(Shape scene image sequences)
══════════
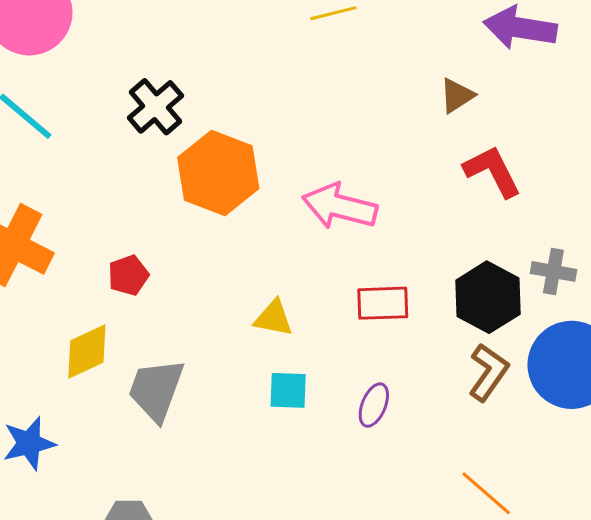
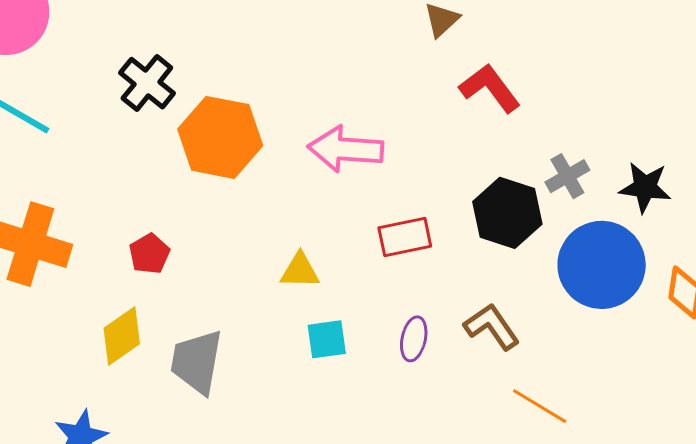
gray cross: (553, 271) -> (567, 176), turned -30
brown L-shape: (488, 372) -> (492, 327), moved, turned -60

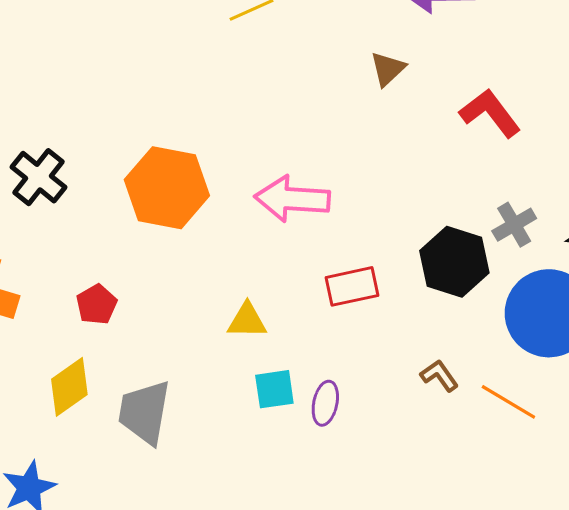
black cross: (147, 83) -> (38, 177), moved
red L-shape: (490, 88) -> (490, 113), moved
brown L-shape: (492, 327) -> (439, 376), size x0.7
purple ellipse: (414, 339) -> (325, 403), moved
orange line: (540, 406) -> (508, 402), moved

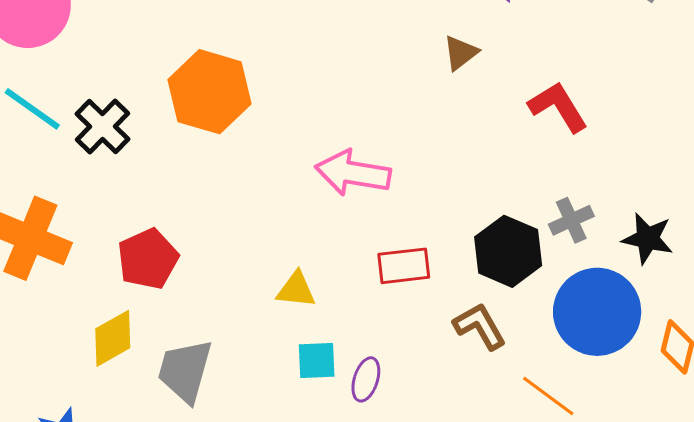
orange hexagon: (167, 188) -> (210, 92), moved
red pentagon: (97, 304) -> (148, 259), size x1.5
brown L-shape: (439, 376) -> (480, 326), moved, size x1.4

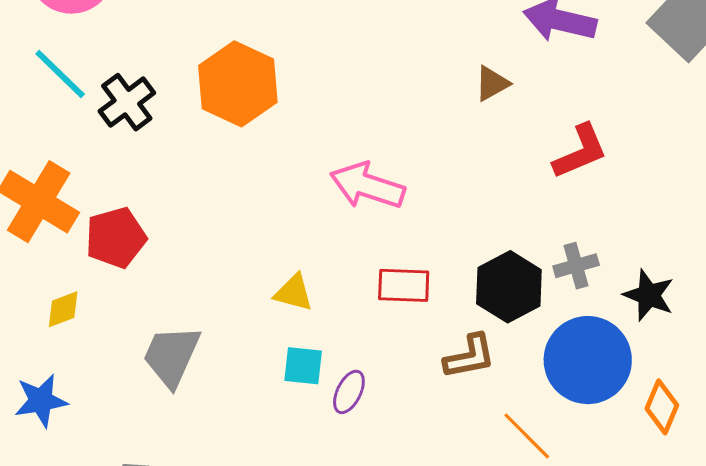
red L-shape: (558, 107) -> (580, 152), turned 90
red pentagon: (148, 259) -> (116, 238), moved
brown L-shape: (480, 326) -> (470, 357), turned 100
yellow diamond: (113, 338) -> (63, 309), moved, size x0.7

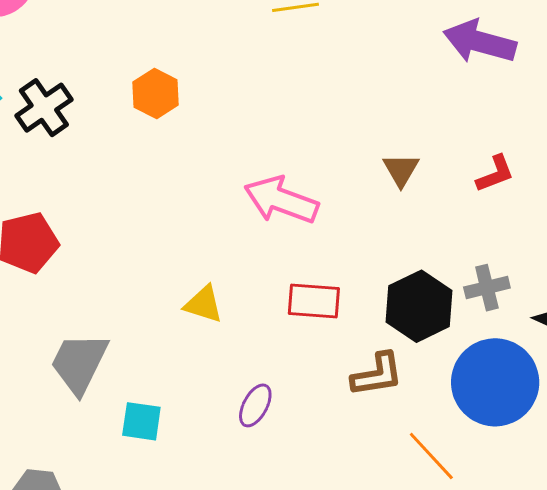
brown triangle: (492, 83) -> (401, 170), moved, turned -33
orange hexagon: (238, 84) -> (156, 94), size x0.6
red L-shape: (580, 152) -> (495, 174), size x0.7
cyan square: (303, 366) -> (141, 421), moved

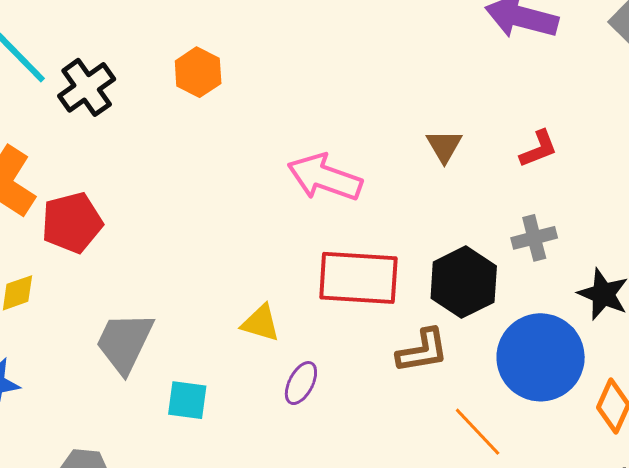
gray cross: (487, 288) -> (534, 238), moved
red rectangle: (314, 301) -> (358, 278), size x1.5
yellow triangle: (204, 304) -> (261, 323), moved

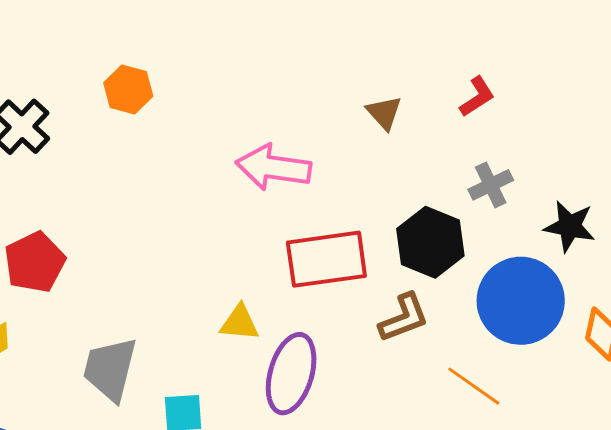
purple ellipse: (301, 383) -> (291, 374), size x1.8

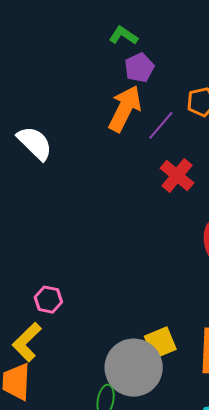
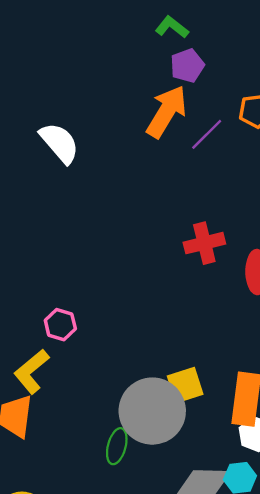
red cross: (177, 176) -> (204, 243), moved, turned 32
══════════
* **How to complete this task**
Would you reproduce the lines above, from the very first through the line containing "red L-shape: (558, 107)", exactly and without the pictures?

* **Response to this task**
gray cross: (553, 271) -> (567, 176), turned -30
brown L-shape: (488, 372) -> (492, 327), moved, turned -60

black cross: (147, 83) -> (38, 177), moved
red L-shape: (490, 88) -> (490, 113), moved
brown L-shape: (492, 327) -> (439, 376), size x0.7
purple ellipse: (414, 339) -> (325, 403), moved
orange line: (540, 406) -> (508, 402), moved

orange hexagon: (167, 188) -> (210, 92), moved
red pentagon: (97, 304) -> (148, 259), size x1.5
brown L-shape: (439, 376) -> (480, 326), moved, size x1.4

red L-shape: (558, 107) -> (580, 152), turned 90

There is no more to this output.